(EXERCISE DATA)
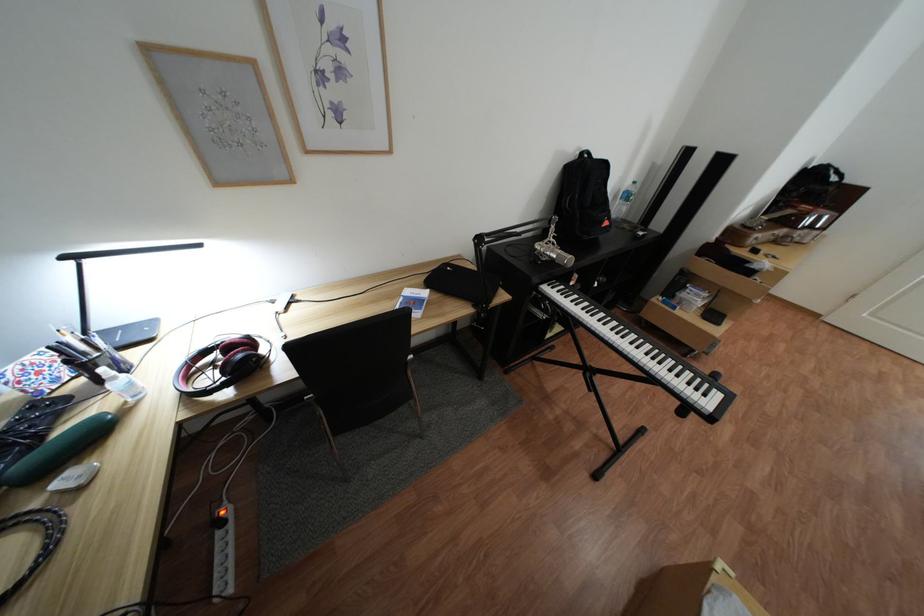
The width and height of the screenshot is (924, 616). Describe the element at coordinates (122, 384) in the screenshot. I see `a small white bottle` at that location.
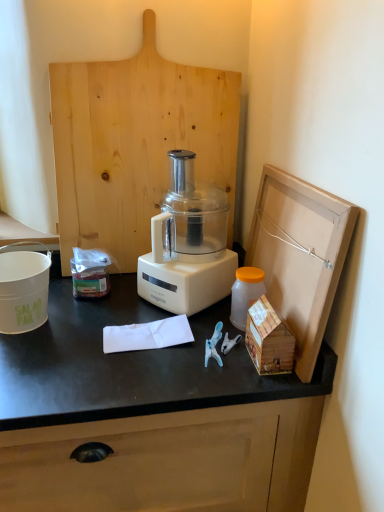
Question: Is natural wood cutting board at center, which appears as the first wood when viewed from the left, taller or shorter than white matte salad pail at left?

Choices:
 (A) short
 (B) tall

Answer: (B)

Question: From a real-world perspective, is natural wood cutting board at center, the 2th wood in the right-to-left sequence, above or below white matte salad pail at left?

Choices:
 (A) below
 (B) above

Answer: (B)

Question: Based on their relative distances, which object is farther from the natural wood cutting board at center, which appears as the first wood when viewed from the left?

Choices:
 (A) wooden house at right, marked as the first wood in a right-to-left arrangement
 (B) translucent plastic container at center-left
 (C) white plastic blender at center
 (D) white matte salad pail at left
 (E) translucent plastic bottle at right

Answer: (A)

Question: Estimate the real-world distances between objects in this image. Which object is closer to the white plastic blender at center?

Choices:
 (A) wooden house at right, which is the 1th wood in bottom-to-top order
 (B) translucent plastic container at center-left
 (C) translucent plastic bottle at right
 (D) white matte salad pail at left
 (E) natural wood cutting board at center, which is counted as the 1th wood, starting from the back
(End EXERCISE DATA)
(EXERCISE DATA)
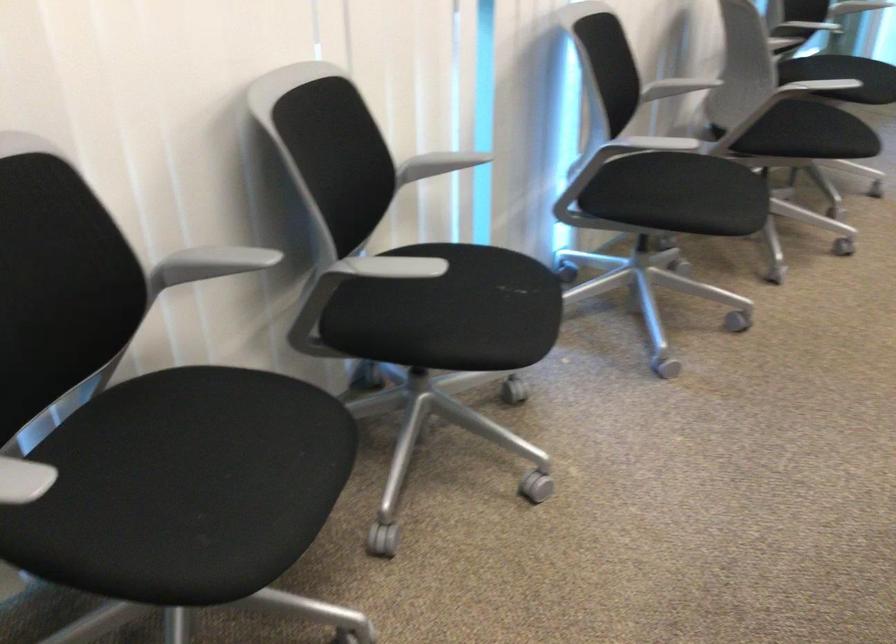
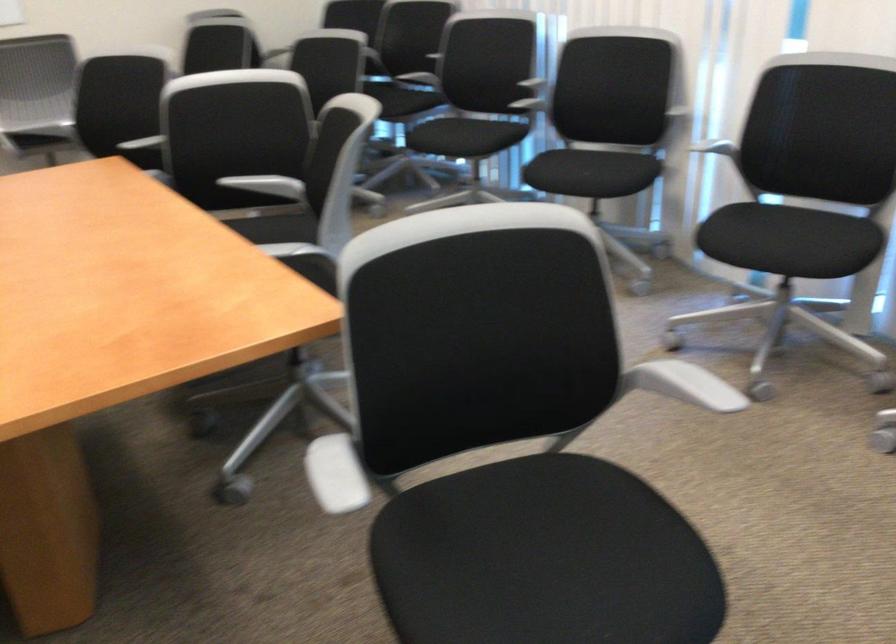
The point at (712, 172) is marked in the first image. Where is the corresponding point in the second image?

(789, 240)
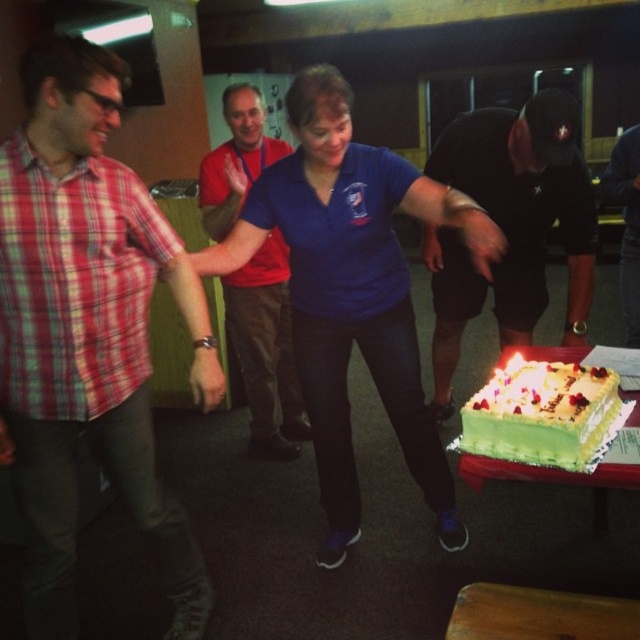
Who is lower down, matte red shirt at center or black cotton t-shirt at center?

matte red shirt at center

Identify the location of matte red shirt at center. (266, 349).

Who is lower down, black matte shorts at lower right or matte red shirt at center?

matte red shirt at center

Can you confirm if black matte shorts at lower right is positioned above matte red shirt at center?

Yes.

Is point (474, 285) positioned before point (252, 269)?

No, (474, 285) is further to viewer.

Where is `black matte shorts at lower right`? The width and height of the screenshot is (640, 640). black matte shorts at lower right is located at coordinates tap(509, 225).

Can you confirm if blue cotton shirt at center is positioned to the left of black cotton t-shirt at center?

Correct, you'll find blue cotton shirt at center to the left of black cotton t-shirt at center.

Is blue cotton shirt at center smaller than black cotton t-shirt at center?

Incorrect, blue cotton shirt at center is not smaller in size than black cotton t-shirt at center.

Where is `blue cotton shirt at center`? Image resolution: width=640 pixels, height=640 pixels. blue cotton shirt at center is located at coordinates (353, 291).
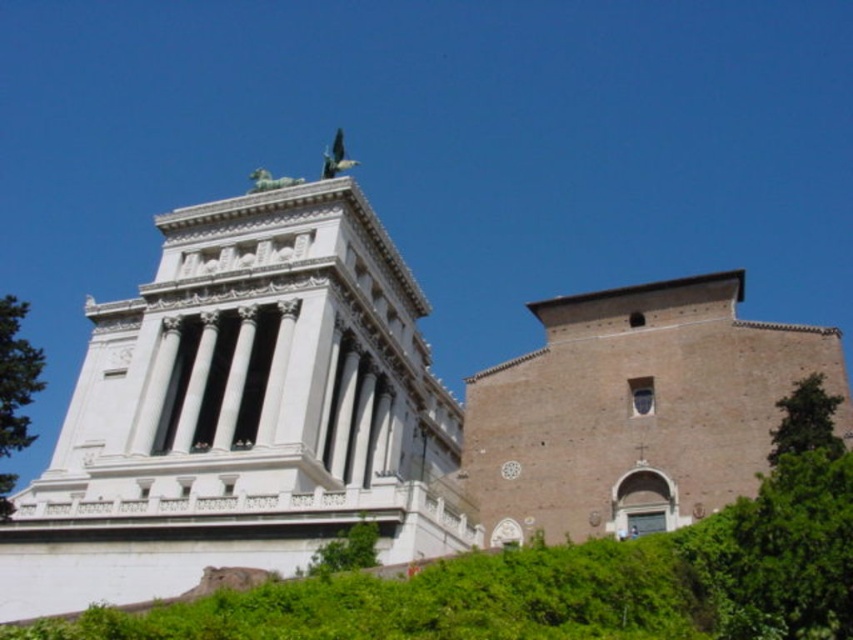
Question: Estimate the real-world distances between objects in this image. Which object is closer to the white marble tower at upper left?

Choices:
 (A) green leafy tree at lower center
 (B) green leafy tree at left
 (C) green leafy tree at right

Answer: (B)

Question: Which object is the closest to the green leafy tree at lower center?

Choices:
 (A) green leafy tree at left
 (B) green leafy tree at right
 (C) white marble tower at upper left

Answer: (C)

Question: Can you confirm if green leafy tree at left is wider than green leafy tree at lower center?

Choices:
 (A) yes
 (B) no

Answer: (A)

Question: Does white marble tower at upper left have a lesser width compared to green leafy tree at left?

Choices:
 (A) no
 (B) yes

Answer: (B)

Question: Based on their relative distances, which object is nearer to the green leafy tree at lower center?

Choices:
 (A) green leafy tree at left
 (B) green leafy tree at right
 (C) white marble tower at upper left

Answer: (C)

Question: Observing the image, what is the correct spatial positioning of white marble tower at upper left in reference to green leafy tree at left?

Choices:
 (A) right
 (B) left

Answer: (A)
(End EXERCISE DATA)
● EXERCISE: Can you render the records from the line containing "coordinates tap(509, 225)." through the line containing "Incorrect, blue cotton" as a Markdown table with the columns Row and Text, numbering each line and leaving out blank ones?

● RESPONSE FOR THIS EXERCISE:
| Row | Text |
|---|---|
| 1 | Where is `black matte shorts at lower right`? The width and height of the screenshot is (640, 640). black matte shorts at lower right is located at coordinates tap(509, 225). |
| 2 | Can you confirm if blue cotton shirt at center is positioned to the left of black cotton t-shirt at center? |
| 3 | Correct, you'll find blue cotton shirt at center to the left of black cotton t-shirt at center. |
| 4 | Is blue cotton shirt at center smaller than black cotton t-shirt at center? |
| 5 | Incorrect, blue cotton shirt at center is not smaller in size than black cotton t-shirt at center. |